Provided records -
==*==
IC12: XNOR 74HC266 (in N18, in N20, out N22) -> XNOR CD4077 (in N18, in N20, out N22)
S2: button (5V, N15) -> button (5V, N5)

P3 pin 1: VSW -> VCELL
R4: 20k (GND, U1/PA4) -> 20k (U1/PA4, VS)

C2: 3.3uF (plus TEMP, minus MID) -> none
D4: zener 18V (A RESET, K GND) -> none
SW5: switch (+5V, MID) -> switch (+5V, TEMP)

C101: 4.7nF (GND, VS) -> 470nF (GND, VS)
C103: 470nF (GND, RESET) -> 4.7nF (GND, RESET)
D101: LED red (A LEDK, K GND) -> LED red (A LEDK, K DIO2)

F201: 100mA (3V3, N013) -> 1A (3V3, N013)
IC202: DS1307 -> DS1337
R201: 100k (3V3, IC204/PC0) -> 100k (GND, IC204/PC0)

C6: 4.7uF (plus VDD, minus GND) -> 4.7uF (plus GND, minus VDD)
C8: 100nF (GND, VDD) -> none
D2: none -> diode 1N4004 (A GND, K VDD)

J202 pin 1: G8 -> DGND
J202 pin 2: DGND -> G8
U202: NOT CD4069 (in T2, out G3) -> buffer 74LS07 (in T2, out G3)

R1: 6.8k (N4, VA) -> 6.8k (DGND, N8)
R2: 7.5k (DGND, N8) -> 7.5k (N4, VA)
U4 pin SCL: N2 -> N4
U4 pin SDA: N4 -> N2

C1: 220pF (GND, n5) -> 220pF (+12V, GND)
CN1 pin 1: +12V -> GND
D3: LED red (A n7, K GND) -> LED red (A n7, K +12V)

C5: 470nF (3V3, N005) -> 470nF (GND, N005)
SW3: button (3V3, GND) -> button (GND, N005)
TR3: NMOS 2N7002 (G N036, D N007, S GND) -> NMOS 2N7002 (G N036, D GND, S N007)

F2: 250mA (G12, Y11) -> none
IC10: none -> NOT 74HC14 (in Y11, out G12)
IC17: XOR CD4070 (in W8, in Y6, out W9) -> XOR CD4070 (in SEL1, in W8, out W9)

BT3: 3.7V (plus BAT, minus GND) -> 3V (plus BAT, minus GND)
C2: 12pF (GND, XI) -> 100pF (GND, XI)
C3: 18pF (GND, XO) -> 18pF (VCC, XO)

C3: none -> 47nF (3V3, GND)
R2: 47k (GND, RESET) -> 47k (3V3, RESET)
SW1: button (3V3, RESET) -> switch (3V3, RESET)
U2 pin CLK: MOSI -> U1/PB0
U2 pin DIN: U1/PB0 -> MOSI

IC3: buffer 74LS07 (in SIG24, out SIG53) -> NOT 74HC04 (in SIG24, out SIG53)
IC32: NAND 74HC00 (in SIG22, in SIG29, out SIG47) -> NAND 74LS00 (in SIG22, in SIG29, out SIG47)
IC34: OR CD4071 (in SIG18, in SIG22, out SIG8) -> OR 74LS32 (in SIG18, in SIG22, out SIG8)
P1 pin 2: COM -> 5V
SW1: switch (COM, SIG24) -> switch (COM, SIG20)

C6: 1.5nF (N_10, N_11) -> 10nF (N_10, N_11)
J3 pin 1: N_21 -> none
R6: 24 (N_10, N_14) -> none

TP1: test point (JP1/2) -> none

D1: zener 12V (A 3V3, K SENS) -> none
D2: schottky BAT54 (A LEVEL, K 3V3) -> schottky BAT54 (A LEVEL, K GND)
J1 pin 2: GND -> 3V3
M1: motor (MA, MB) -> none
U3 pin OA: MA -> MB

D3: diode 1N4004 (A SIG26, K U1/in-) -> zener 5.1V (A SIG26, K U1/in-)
==*==
Task - Pull out all lines from the listing that contain the string "buffer".

Finished exercise -
U202: NOT CD4069 (in T2, out G3) -> buffer 74LS07 (in T2, out G3)
IC3: buffer 74LS07 (in SIG24, out SIG53) -> NOT 74HC04 (in SIG24, out SIG53)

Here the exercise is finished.